* [ACTIVITY] The data below is to be written out exactly, with no pictures.

* [SUPPLIED MATERIAL]
== == ==
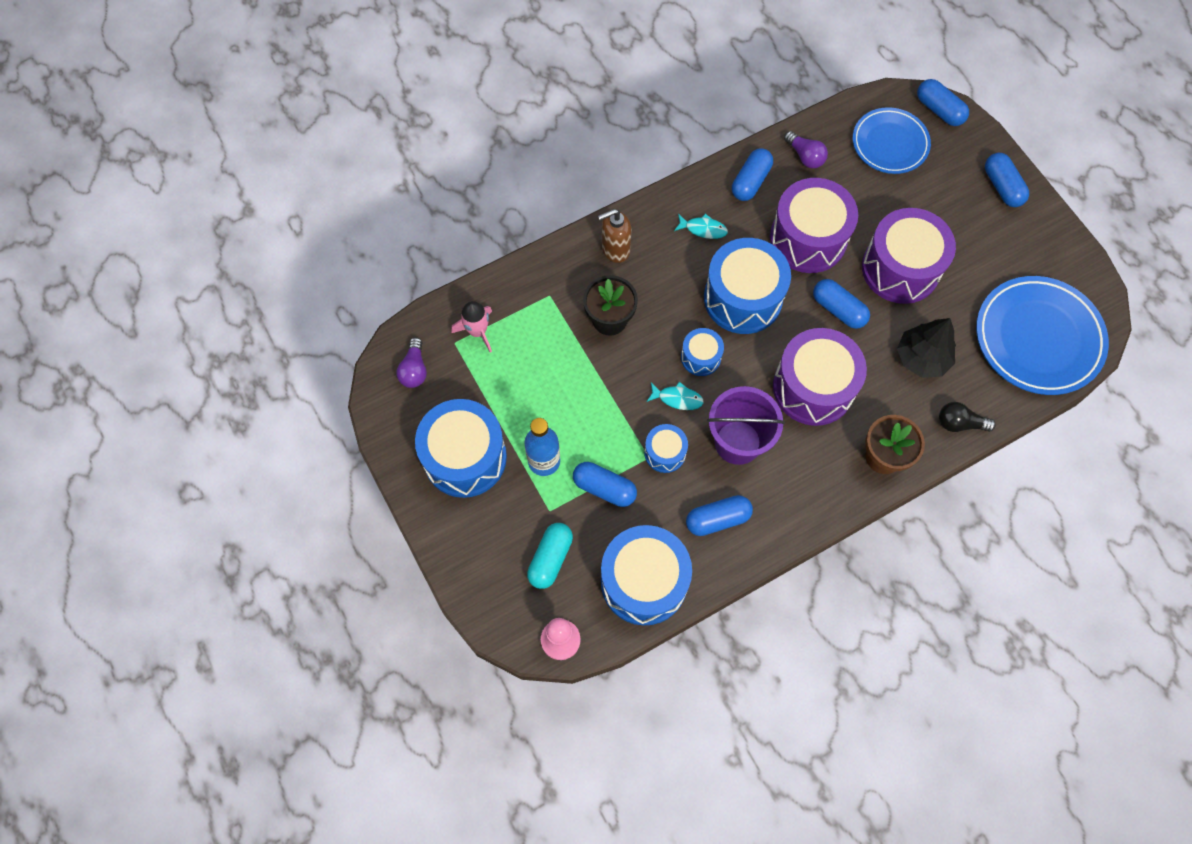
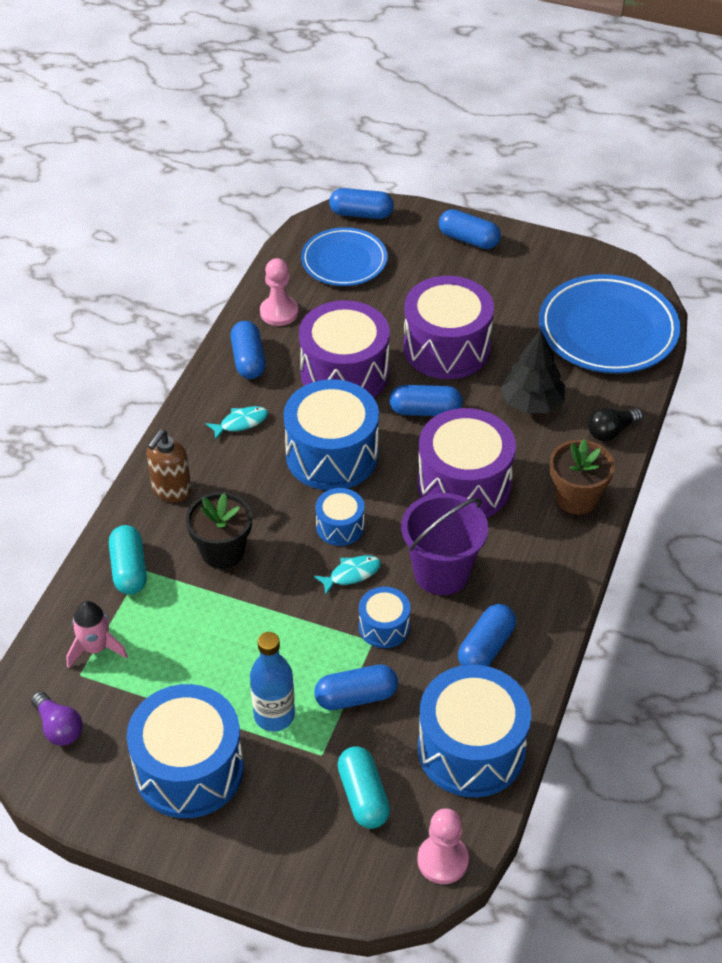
camera: 40 degrees left, 20 degrees down
purple light bulb [784,131,828,168] -> pink pawn [260,258,298,326]
none -> turquoise capsule [109,525,147,595]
== == ==
* [TASK RESULT]
camera: 40 degrees left, 20 degrees down
purple light bulb [784,131,828,168] -> pink pawn [260,258,298,326]
none -> turquoise capsule [109,525,147,595]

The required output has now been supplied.